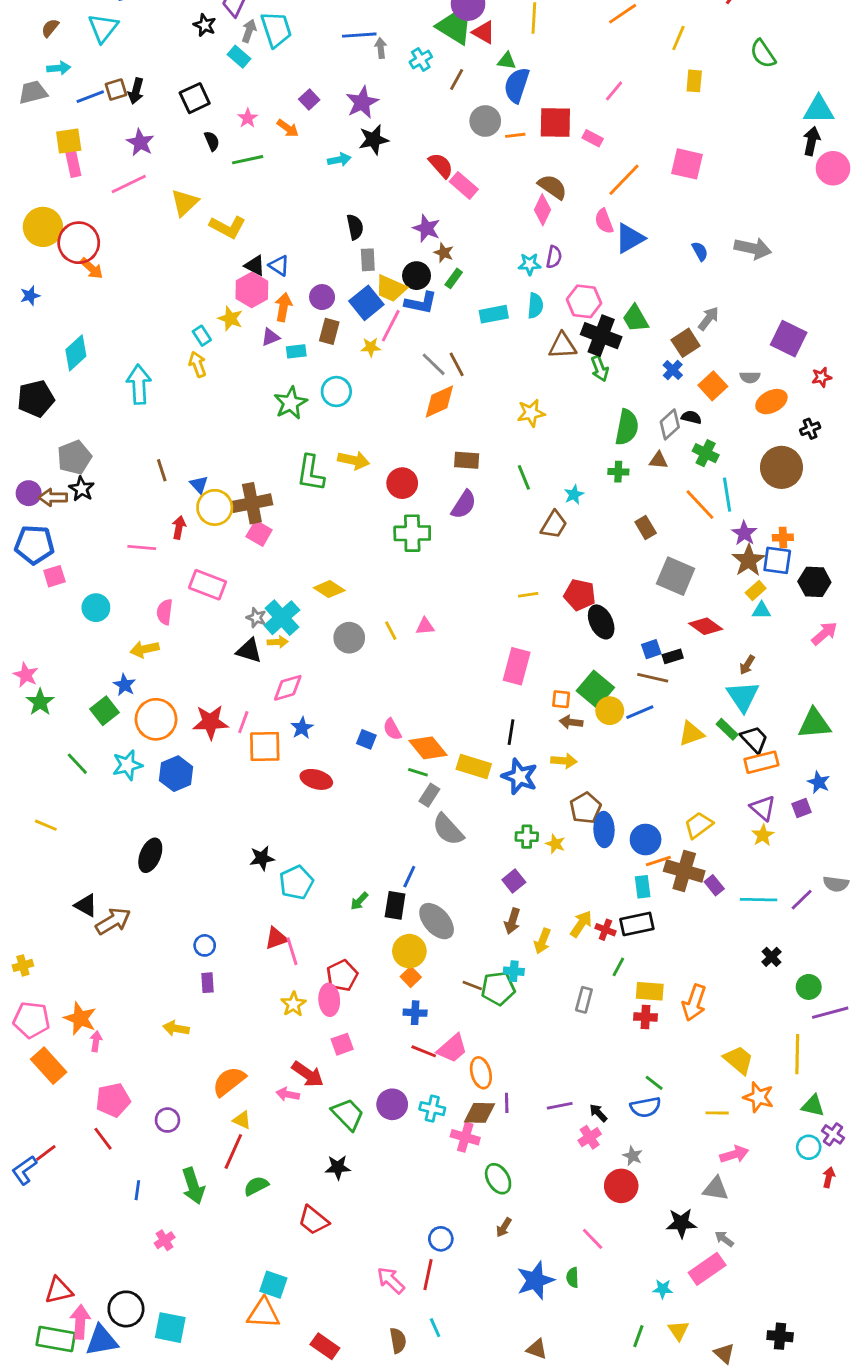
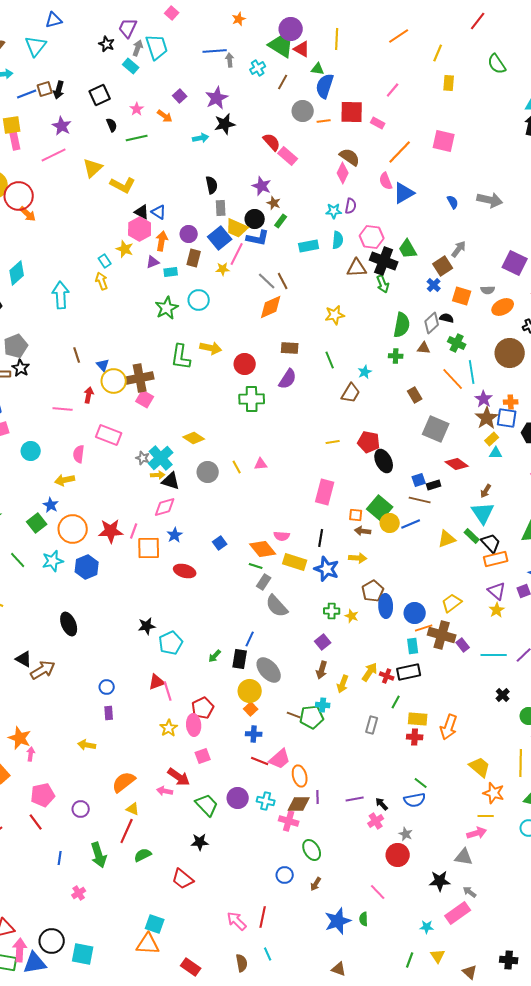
orange square: (713, 386) -> (462, 296), turned -30
black triangle: (249, 651) -> (171, 481), moved
pink semicircle: (392, 729) -> (282, 536), moved, turned -56
blue square: (366, 739) -> (220, 543), turned 32
black ellipse: (150, 855) -> (69, 624), turned -45
yellow line: (717, 1113) -> (486, 816), moved
blue circle: (441, 1239) -> (285, 875), moved

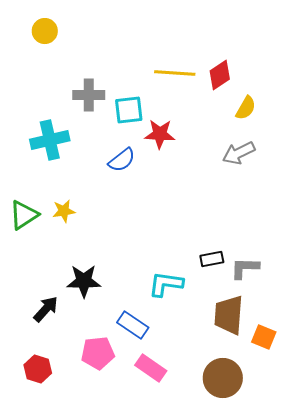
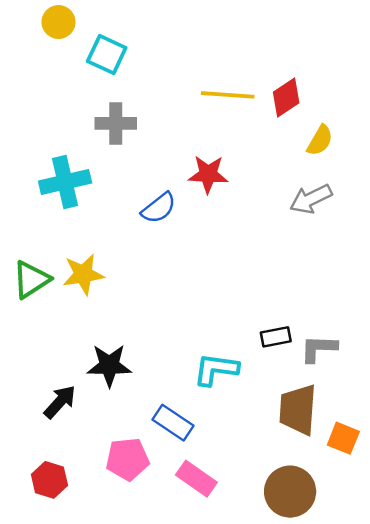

########################################

Restate word for word the lines from the line with "blue square: (366, 739)" to the last line of the records above, inclusive, and omit every picture.

blue square: (366, 739) -> (220, 543), turned 32
black ellipse: (150, 855) -> (69, 624), turned -45
yellow line: (717, 1113) -> (486, 816), moved
blue circle: (441, 1239) -> (285, 875), moved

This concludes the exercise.